* **WHAT IS NEEDED**:
Copy exactly the lines of the records below, and only those lines, beginning with the line that contains "Outline whatever counts" and ending with the line that contains "Mask every instance".

* **ROWS**:
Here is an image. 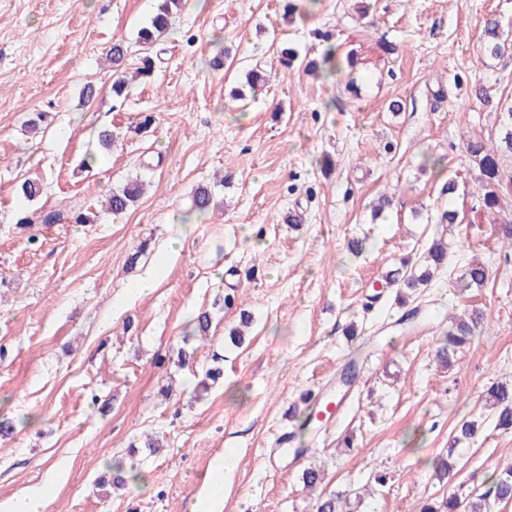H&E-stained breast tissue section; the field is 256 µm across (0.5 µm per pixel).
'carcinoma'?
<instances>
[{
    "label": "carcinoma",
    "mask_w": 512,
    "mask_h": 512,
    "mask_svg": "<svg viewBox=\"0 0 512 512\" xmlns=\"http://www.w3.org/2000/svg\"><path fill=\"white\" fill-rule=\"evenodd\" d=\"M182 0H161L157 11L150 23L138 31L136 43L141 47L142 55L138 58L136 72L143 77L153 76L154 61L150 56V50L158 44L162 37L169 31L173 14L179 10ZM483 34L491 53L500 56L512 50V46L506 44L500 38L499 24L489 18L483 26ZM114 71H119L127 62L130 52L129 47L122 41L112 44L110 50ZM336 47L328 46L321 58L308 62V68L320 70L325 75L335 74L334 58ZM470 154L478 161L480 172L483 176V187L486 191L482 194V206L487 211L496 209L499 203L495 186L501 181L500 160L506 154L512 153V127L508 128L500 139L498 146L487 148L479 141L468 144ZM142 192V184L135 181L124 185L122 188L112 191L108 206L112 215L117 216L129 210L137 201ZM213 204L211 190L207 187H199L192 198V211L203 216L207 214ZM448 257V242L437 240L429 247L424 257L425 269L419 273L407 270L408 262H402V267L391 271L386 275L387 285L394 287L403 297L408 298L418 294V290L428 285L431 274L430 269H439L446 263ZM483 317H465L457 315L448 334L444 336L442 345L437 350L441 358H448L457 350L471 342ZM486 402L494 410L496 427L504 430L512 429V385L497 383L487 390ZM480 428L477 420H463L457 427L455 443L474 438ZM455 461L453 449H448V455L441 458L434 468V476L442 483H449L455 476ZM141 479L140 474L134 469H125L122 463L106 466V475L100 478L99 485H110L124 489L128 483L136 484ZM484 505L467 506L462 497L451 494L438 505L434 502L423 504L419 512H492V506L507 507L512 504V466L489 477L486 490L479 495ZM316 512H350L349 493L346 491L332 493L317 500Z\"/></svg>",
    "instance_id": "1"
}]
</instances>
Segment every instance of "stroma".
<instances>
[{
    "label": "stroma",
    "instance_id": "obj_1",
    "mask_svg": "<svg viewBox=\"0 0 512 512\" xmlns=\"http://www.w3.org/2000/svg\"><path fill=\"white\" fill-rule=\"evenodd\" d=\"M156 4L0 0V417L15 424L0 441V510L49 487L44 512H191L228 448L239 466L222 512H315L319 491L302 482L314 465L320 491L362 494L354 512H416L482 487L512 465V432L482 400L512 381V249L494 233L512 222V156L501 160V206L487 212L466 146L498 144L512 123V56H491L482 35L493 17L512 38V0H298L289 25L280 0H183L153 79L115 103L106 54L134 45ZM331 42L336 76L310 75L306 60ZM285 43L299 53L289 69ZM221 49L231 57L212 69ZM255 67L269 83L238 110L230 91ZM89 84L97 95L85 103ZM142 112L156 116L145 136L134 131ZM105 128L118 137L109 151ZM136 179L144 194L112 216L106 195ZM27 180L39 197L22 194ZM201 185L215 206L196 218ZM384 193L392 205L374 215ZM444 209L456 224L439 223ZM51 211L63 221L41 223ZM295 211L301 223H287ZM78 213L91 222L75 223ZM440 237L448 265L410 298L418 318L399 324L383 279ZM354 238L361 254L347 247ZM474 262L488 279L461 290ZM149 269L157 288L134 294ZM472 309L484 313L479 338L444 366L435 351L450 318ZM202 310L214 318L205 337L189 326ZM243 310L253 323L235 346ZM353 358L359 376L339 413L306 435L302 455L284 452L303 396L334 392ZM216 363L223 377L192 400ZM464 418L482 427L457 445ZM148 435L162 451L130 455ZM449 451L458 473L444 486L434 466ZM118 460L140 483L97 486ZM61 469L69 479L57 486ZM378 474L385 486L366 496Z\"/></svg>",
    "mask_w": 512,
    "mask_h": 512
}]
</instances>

...

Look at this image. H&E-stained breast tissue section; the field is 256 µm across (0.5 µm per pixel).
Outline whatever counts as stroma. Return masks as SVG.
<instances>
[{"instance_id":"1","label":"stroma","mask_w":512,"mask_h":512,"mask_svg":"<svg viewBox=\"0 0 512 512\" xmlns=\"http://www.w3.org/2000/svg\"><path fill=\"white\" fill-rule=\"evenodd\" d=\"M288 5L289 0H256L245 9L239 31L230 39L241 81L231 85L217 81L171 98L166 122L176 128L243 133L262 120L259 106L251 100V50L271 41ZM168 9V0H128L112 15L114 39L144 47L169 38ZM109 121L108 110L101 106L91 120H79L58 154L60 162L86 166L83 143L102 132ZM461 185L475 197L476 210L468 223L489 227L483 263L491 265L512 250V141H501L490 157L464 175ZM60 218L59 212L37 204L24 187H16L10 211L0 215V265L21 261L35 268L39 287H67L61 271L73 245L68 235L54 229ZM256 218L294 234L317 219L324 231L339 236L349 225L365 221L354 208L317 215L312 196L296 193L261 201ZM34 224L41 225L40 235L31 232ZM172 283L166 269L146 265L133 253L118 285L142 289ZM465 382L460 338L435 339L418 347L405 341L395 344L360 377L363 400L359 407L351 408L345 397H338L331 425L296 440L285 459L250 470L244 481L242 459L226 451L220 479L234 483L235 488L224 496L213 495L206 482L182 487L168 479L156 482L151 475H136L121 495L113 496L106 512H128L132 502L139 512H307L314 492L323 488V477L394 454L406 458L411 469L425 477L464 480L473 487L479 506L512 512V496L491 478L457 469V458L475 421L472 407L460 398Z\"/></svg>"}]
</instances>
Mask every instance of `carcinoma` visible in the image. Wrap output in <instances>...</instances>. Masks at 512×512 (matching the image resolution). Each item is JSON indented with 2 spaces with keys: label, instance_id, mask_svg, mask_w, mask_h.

* **EXERCISE RESULT**:
Outline whatever counts as stroma. Return masks as SVG.
<instances>
[{"instance_id":"1","label":"stroma","mask_w":512,"mask_h":512,"mask_svg":"<svg viewBox=\"0 0 512 512\" xmlns=\"http://www.w3.org/2000/svg\"><path fill=\"white\" fill-rule=\"evenodd\" d=\"M288 5L289 0H256L245 9L239 31L230 39L241 81L231 85L217 81L171 98L166 122L176 128L243 133L262 120L259 106L251 100V50L271 41ZM168 9V0H128L112 15L114 39L144 47L169 38ZM109 121L108 110L101 106L91 120H79L58 154L60 162L86 166L83 143L102 132ZM461 185L475 197L476 210L468 223L489 227L483 263L491 265L512 250V141H501L490 157L464 175ZM60 218L59 212L37 204L24 187H16L10 211L0 215V265L21 261L35 268L39 287H67L61 271L73 245L68 235L54 229ZM256 218L294 234L317 219L324 231L339 236L349 225L365 221L354 208L317 215L312 196L296 193L261 201ZM34 224L41 225L40 235L31 232ZM172 283L166 269L146 265L133 253L118 285L142 289ZM465 382L460 338L435 339L418 347L405 341L395 344L360 377L363 400L359 407L351 408L345 397H338L331 425L296 440L285 459L250 470L244 481L242 459L226 451L220 479L234 483L235 488L224 496L213 495L206 482L182 487L168 479L156 482L151 475H136L121 495L113 496L106 512H128L132 502L139 512H307L314 492L323 488V477L394 454L406 458L411 469L425 477L464 480L473 487L479 506L512 512V496L491 478L457 469V458L475 421L472 407L460 398Z\"/></svg>"}]
</instances>
Mask every instance of `carcinoma` visible in the image. Wrap output in <instances>...</instances>. Masks at 512×512 (matching the image resolution). Each item is JSON indented with 2 spaces with keys: label, instance_id, mask_svg, mask_w, mask_h.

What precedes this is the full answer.